• _Brief_:
Pictures must not appear in the copy. Set down exactly the line with "none -> orange brick K1 level 1" and each line after it through the end of the data below.

------------------------------------

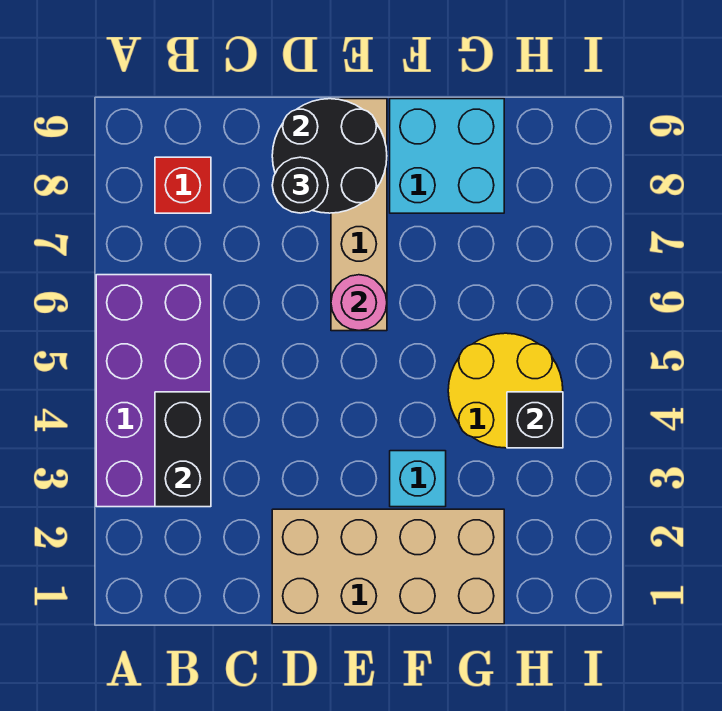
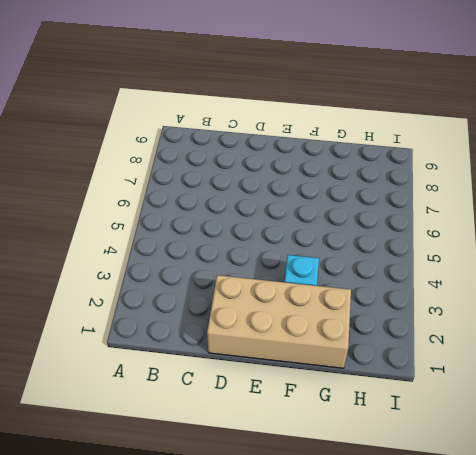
none -> purple brick A3:B6 level 1
none -> red brick B8 level 1
none -> tan brick E6:E9 level 1

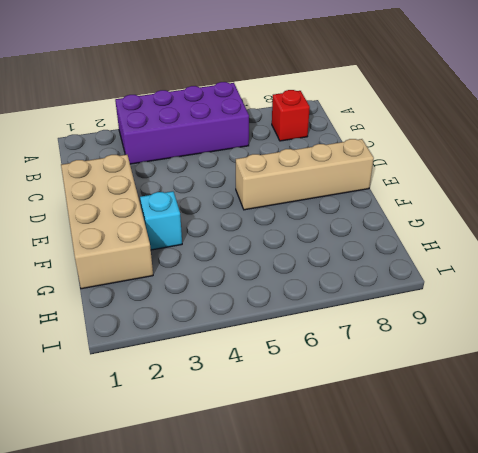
none -> cyan brick F8:G9 level 1
none -> yellow round brick G4:H5 level 1
none -> black brick B3:B4 level 2

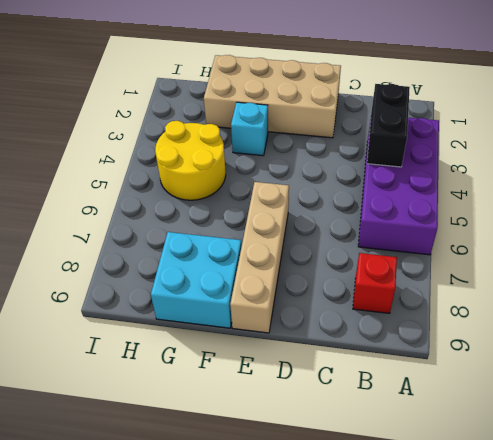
none -> black round brick D8:E9 level 2
none -> pink round brick E6 level 2
none -> black brick H4 level 2

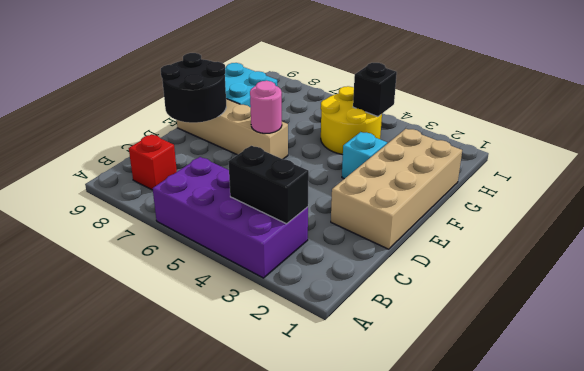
none -> black round brick D8 level 3

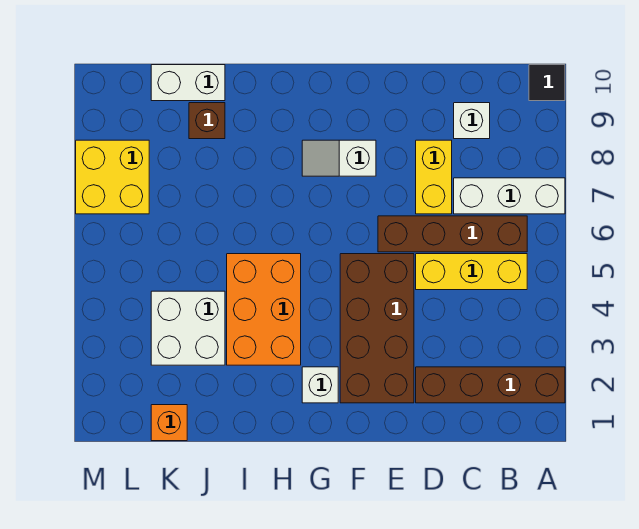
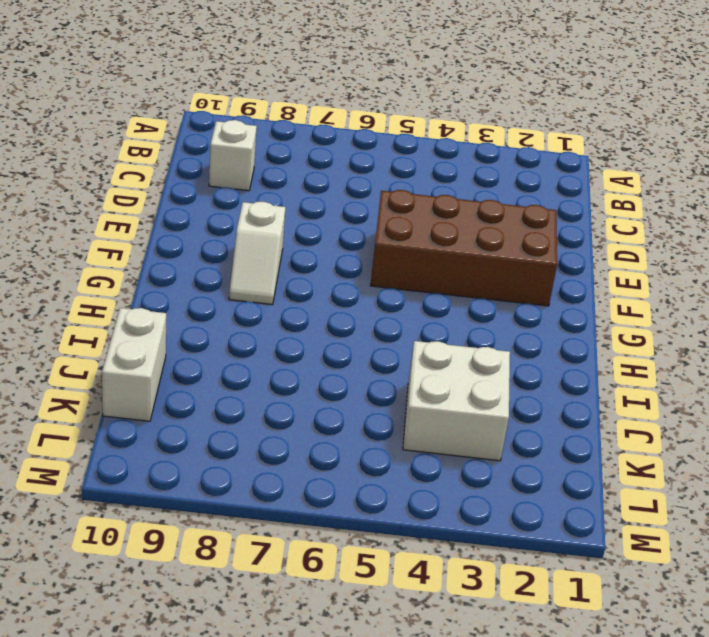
none -> brown brick A2:D2 level 1
none -> white brick A7:C7 level 1
none -> black tile A10 level 1

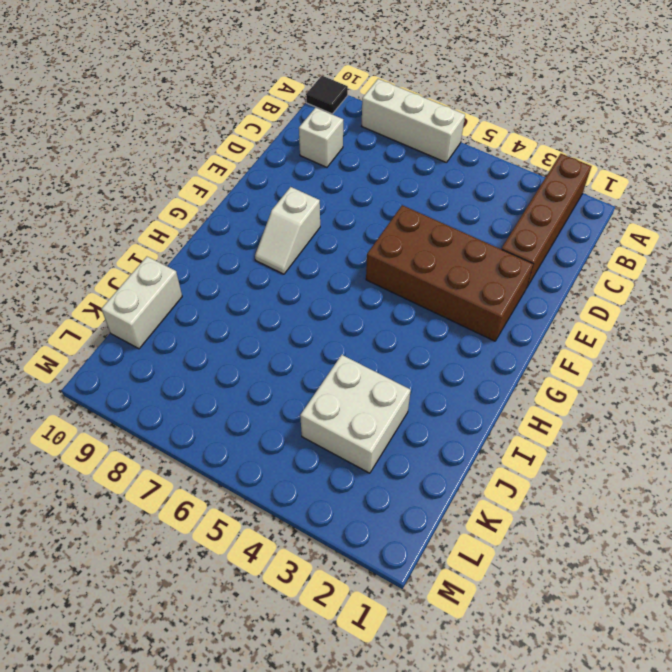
white brick A6:A8 level 1 -> white brick A7:C7 level 1
none -> yellow brick B5:D5 level 1
none -> brown brick B6:E6 level 1
none -> yellow brick D7:D8 level 1

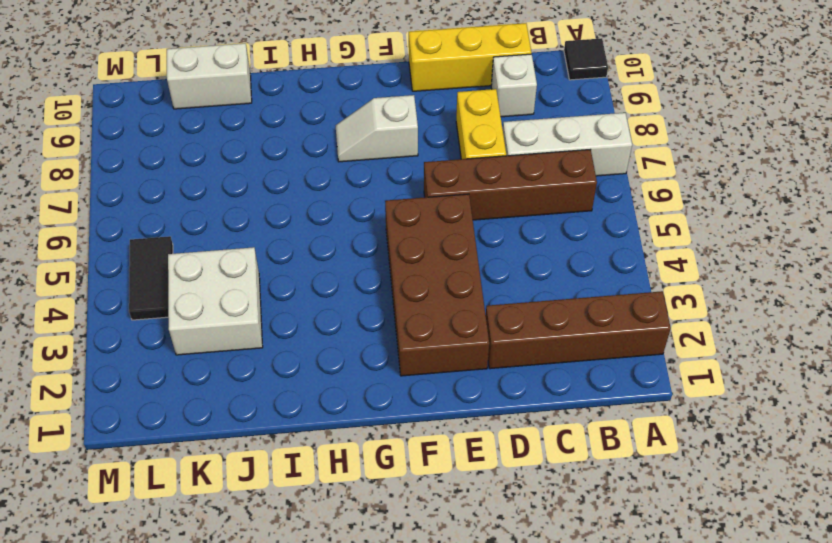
yellow brick C10:E10 level 1 -> yellow brick B5:D5 level 1
black tile L4:L5 level 1 -> none
none -> white brick G2 level 1
none -> orange brick H3:I5 level 1
none -> brown brick J9 level 1

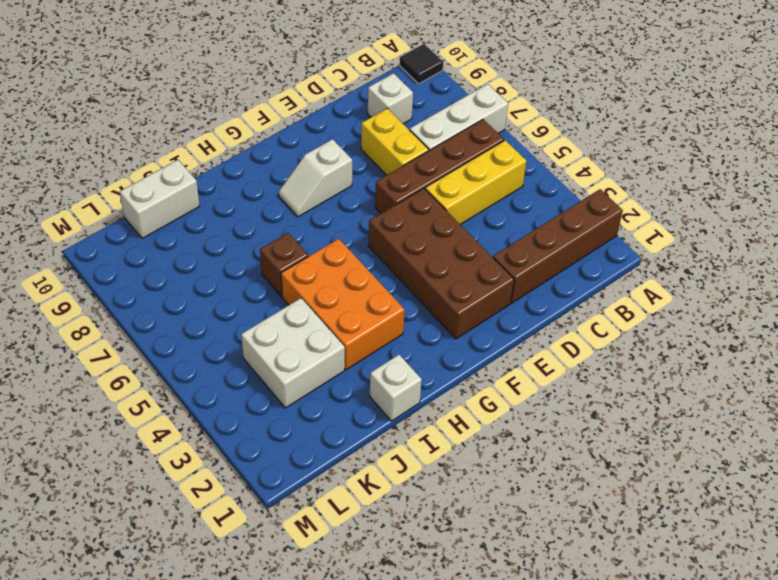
white brick I1 level 1 -> white brick G2 level 1
brown brick I6 level 1 -> brown brick J9 level 1
none -> orange brick K1 level 1
none -> yellow brick L7:M8 level 1

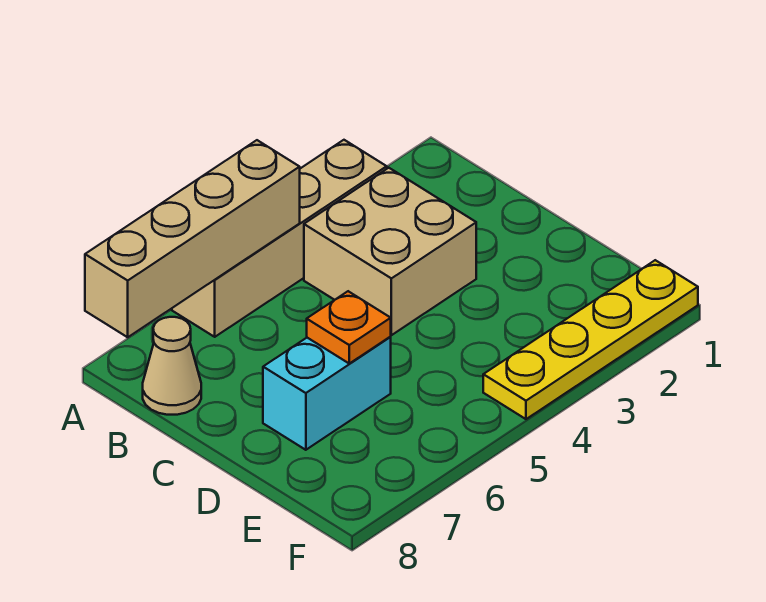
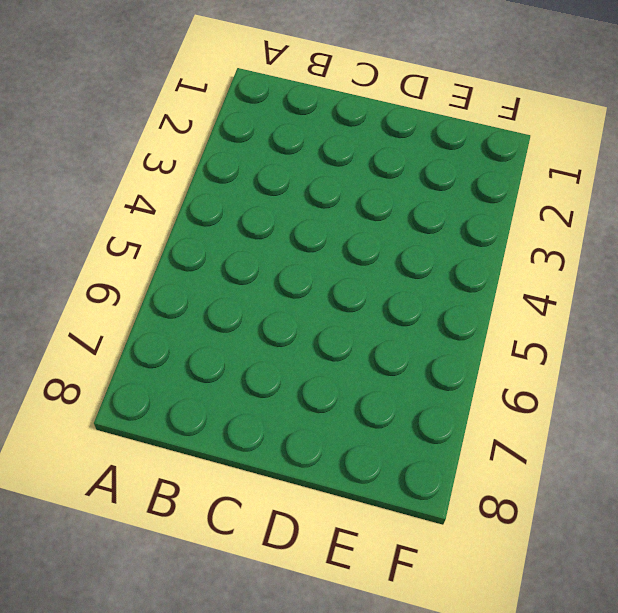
none -> tan brick A3:A6 level 1
none -> tan brick B3:C4 level 1

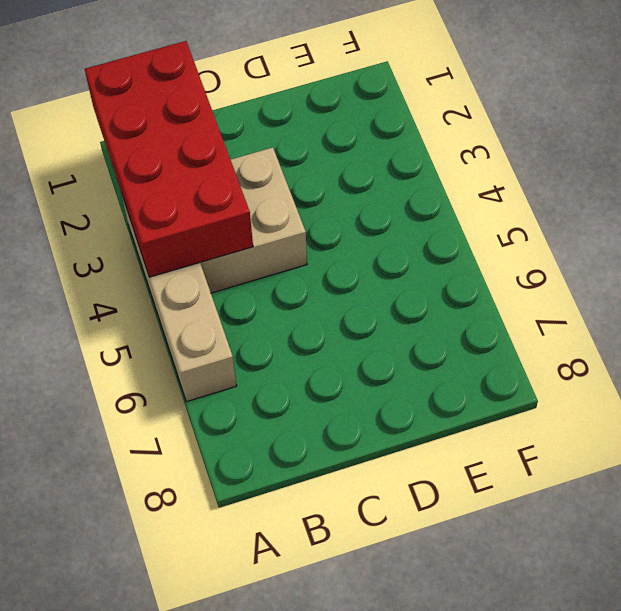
red brick A1:B4 level 2 -> none
none -> tan cone B8 level 1
none -> cyan brick D6:D7 level 1

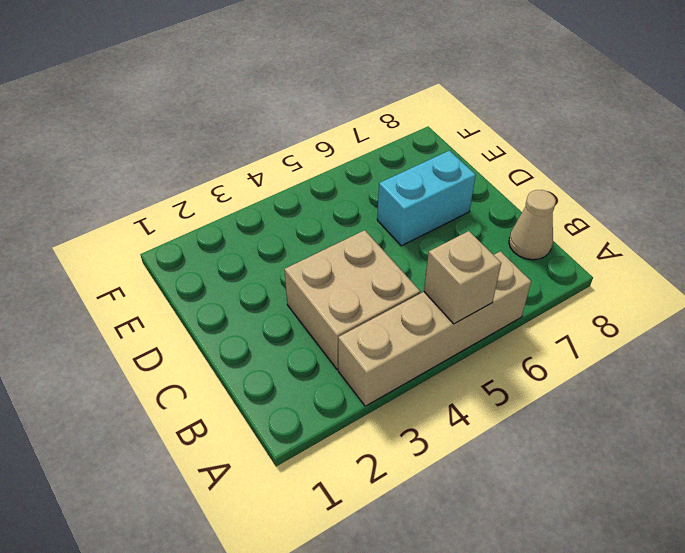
tan brick A5 level 2 -> tan brick A5:A8 level 2
none -> yellow plate F1:F4 level 1
none -> orange plate D6 level 2

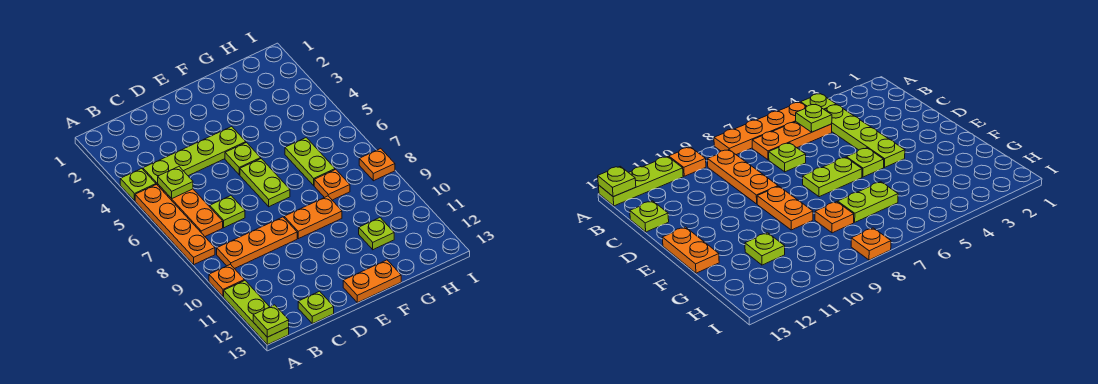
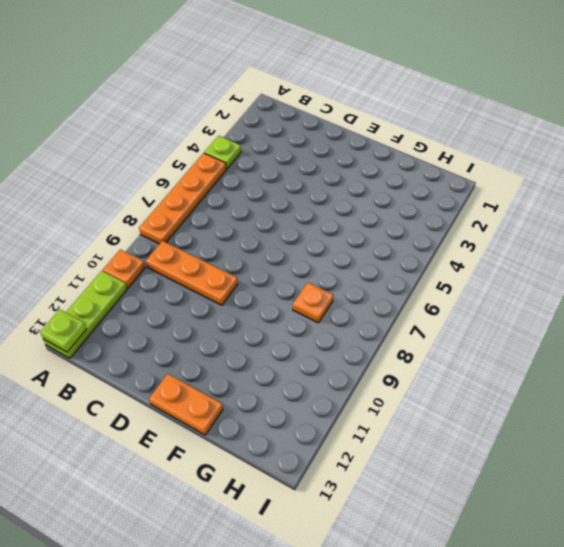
none -> lime plate B4:E4 level 1
none -> orange plate B5:B7 level 1
none -> lime plate C7 level 1

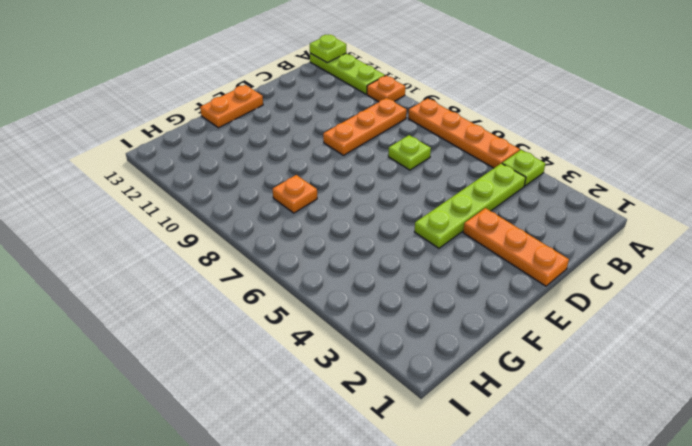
orange plate D1:D3 level 1 -> orange plate B5:B7 level 1
none -> lime plate C13 level 1
none -> lime plate E5 level 1
none -> lime plate E6:E7 level 1

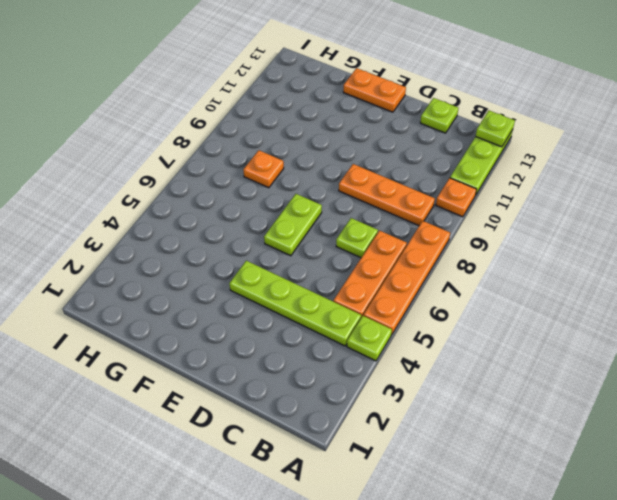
none -> lime plate E5 level 1
none -> orange plate E9:F9 level 1
none -> lime plate G6:G7 level 1

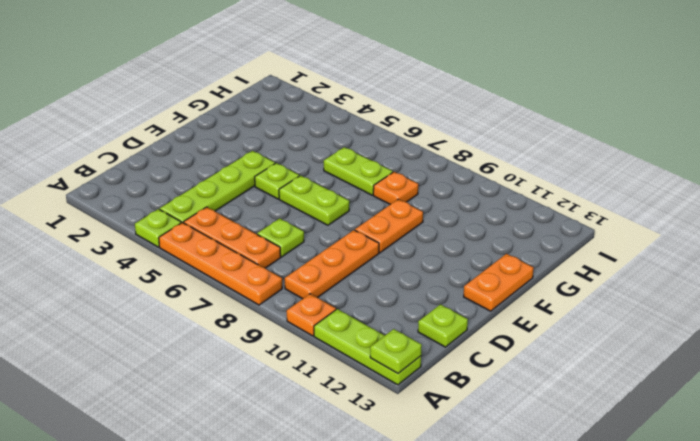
none -> lime plate G11 level 1
none -> orange plate I8 level 1
none -> lime plate B5 level 2

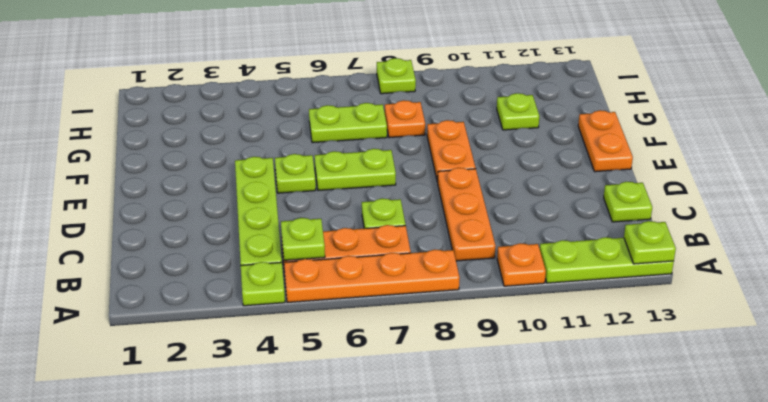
lime plate I8 level 1 -> orange plate I8 level 1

------------------------------------

• _Task solution_:
none -> orange brick K1 level 1
none -> yellow brick L7:M8 level 1

none -> tan brick A3:A6 level 1
none -> tan brick B3:C4 level 1

red brick A1:B4 level 2 -> none
none -> tan cone B8 level 1
none -> cyan brick D6:D7 level 1

tan brick A5 level 2 -> tan brick A5:A8 level 2
none -> yellow plate F1:F4 level 1
none -> orange plate D6 level 2

none -> lime plate B4:E4 level 1
none -> orange plate B5:B7 level 1
none -> lime plate C7 level 1

orange plate D1:D3 level 1 -> orange plate B5:B7 level 1
none -> lime plate C13 level 1
none -> lime plate E5 level 1
none -> lime plate E6:E7 level 1

none -> lime plate E5 level 1
none -> orange plate E9:F9 level 1
none -> lime plate G6:G7 level 1

none -> lime plate G11 level 1
none -> orange plate I8 level 1
none -> lime plate B5 level 2

lime plate I8 level 1 -> orange plate I8 level 1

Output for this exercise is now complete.